▸ **WHAT YOU ARE ASKED TO DO**
What is needed here is each entry reproduced exactly, without its pictures.

▸ **INFORMATION PROVIDED**
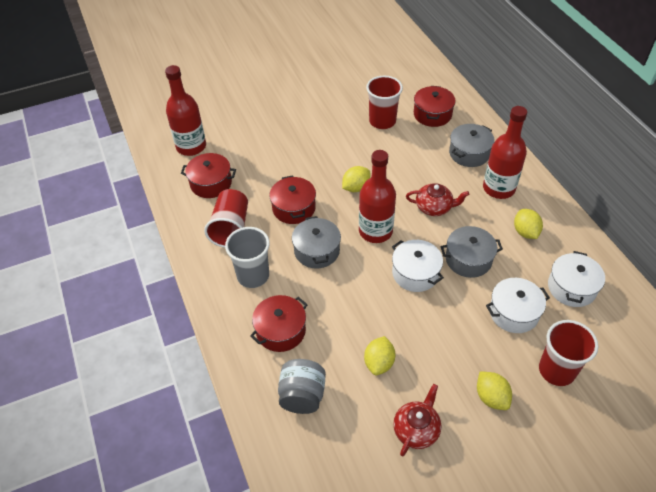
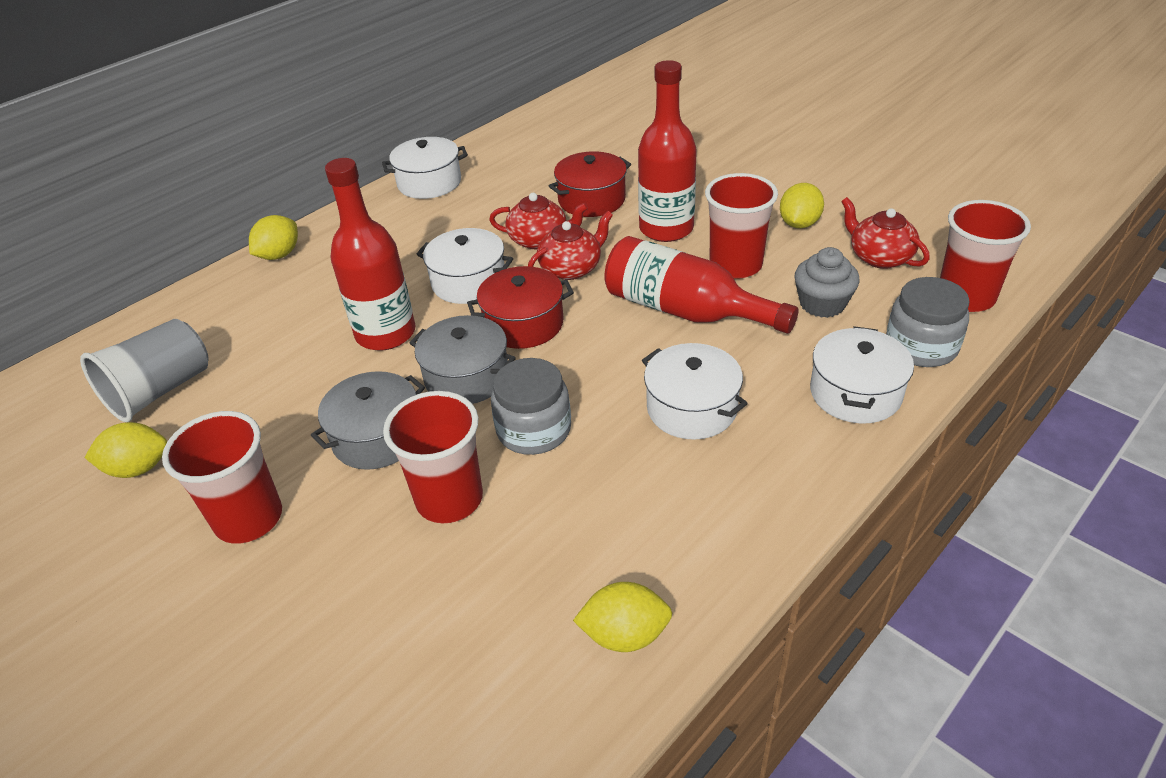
grey cupcake: 0 -> 1
grey jar: 1 -> 2
grey pot: 3 -> 2
red cup: 3 -> 4
red pot: 4 -> 2
red teapot: 2 -> 3
white pot: 3 -> 4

▸ **ANSWER BOX**
grey cupcake: 0 -> 1
grey jar: 1 -> 2
grey pot: 3 -> 2
red cup: 3 -> 4
red pot: 4 -> 2
red teapot: 2 -> 3
white pot: 3 -> 4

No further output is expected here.